(Stored entries)
□ □ □

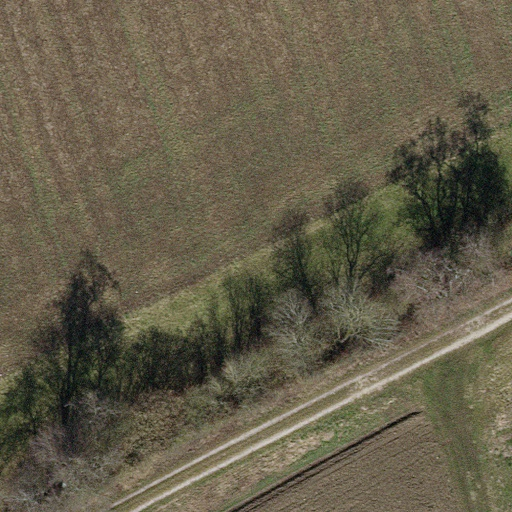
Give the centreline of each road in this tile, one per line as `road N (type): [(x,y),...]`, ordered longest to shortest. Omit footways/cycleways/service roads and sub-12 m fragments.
road 1 (track): [(511,304),(121,511)]
road 2 (track): [(438,344),(481,511)]
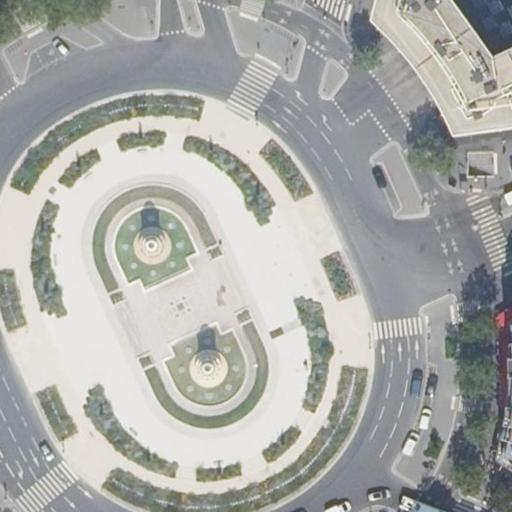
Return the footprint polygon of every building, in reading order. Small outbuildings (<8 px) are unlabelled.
[(511,0),(382,0),(381,3),(380,11),(377,20),(395,38),(405,48),(419,66),(427,76),(433,86),(440,96),(443,101),(449,112),(459,132),(478,129),(511,124),(511,0)] [(511,139),(511,124),(478,129),(459,132),(449,112),(434,118),(446,143),(489,141),(511,139)] [(153,254),(159,252),(162,246),(160,240),(155,236),(148,237),(144,241),(143,248),(147,253),(153,254)] [(511,346),(511,342),(510,326),(511,325),(511,312),(500,317),(504,347),(503,363),(503,379),(501,406),(511,407),(511,393),(511,391),(511,346)] [(511,325),(510,326),(511,342),(511,346),(511,391),(511,393),(511,407),(511,410),(509,424),(501,459),(511,464),(511,325)] [(209,378),(215,375),(218,369),(216,363),(211,359),(204,360),(200,364),(199,371),(203,376),(209,378)]
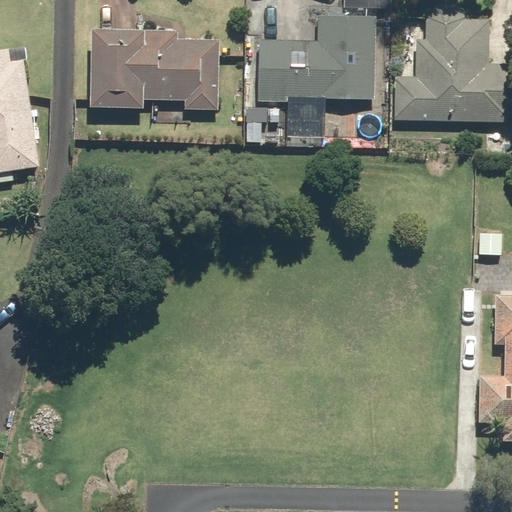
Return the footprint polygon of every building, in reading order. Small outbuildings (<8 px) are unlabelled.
[(397,74),(396,119),(511,123),(511,62),(490,62),(491,18),(467,18),(467,14),(456,2),(439,1),(427,14),(427,38),(418,38),(417,76),(397,74)] [(375,98),(377,15),(319,14),(318,40),(260,39),(259,101),(288,101),(287,135),(326,136),(327,97),(375,98)] [(180,29),(93,27),(92,106),(145,107),(145,99),(185,100),(185,108),(220,109),(221,38),(179,37),(180,29)] [(0,170),(41,165),(26,57),(13,59),(11,47),(0,48),(0,170)] [(505,376),(483,375),(481,422),(504,423),(503,440),(511,440),(511,293),(493,292),(491,345),(506,346),(505,376)]
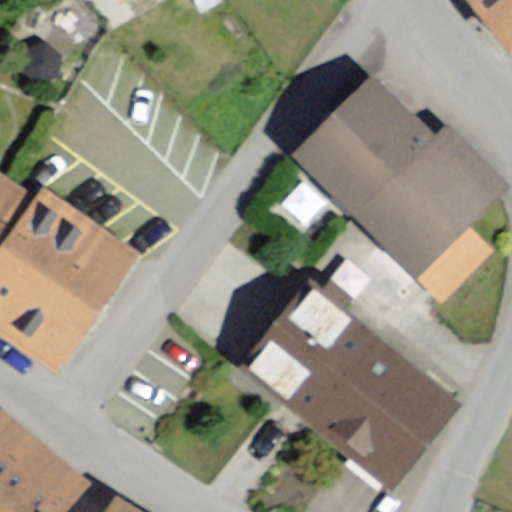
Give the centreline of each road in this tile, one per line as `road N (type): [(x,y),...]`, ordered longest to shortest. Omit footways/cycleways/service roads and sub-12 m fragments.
road 1 (residential): [(64,422),(247,172),(400,0)]
road 2 (residential): [(213,511),(64,422)]
road 3 (residential): [(431,511),(511,358)]
road 4 (residential): [(511,118),(400,0)]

□ □ □

* _WORK TO COMPLETE_
Reproduce all the records with "footprint polygon" changed to "outline polygon" wherever it occurs, leaving everything else unchanged and omitting the pictures.

* _THE COMPLETED TASK_
Give the centreline of each road in this tile, one per line as `road N (type): [(x,y),...]`, ordered longest to shortest. Omit footways/cycleways/service roads and sub-12 m fragments.
road 1 (track): [(511,304),(121,511)]
road 2 (track): [(438,344),(481,511)]
Return the outline polygon of every building, in reading order. Small outbuildings (<8 px) are unlabelled.
[(511,0),(382,0),(381,3),(380,11),(377,20),(395,38),(405,48),(419,66),(427,76),(433,86),(440,96),(443,101),(449,112),(459,132),(478,129),(511,124),(511,0)] [(511,139),(511,124),(478,129),(459,132),(449,112),(434,118),(446,143),(489,141),(511,139)] [(153,254),(159,252),(162,246),(160,240),(155,236),(148,237),(144,241),(143,248),(147,253),(153,254)] [(511,346),(511,342),(510,326),(511,325),(511,312),(500,317),(504,347),(503,363),(503,379),(501,406),(511,407),(511,393),(511,391),(511,346)] [(511,325),(510,326),(511,342),(511,346),(511,391),(511,393),(511,407),(511,410),(509,424),(501,459),(511,464),(511,325)] [(209,378),(215,375),(218,369),(216,363),(211,359),(204,360),(200,364),(199,371),(203,376),(209,378)]
Return the outline polygon of every building, in reading order. Small outbuildings (<8 px) are unlabelled.
[(397,74),(396,119),(511,123),(511,62),(490,62),(491,18),(467,18),(467,14),(456,2),(439,1),(427,14),(427,38),(418,38),(417,76),(397,74)] [(375,98),(377,15),(319,14),(318,40),(260,39),(259,101),(288,101),(287,135),(326,136),(327,97),(375,98)] [(180,29),(93,27),(92,106),(145,107),(145,99),(185,100),(185,108),(220,109),(221,38),(179,37),(180,29)] [(0,170),(41,165),(26,57),(13,59),(11,47),(0,48),(0,170)] [(505,376),(483,375),(481,422),(504,423),(503,440),(511,440),(511,293),(493,292),(491,345),(506,346),(505,376)]
Give the centreline of each road in this tile, one per line as `road N (type): [(x,y),...]`, ordered longest to shortest. Omit footways/cycleways/service roads and sub-12 m fragments.
road 1 (residential): [(64,422),(247,172),(400,0)]
road 2 (residential): [(213,511),(64,422)]
road 3 (residential): [(431,511),(511,358)]
road 4 (residential): [(511,118),(400,0)]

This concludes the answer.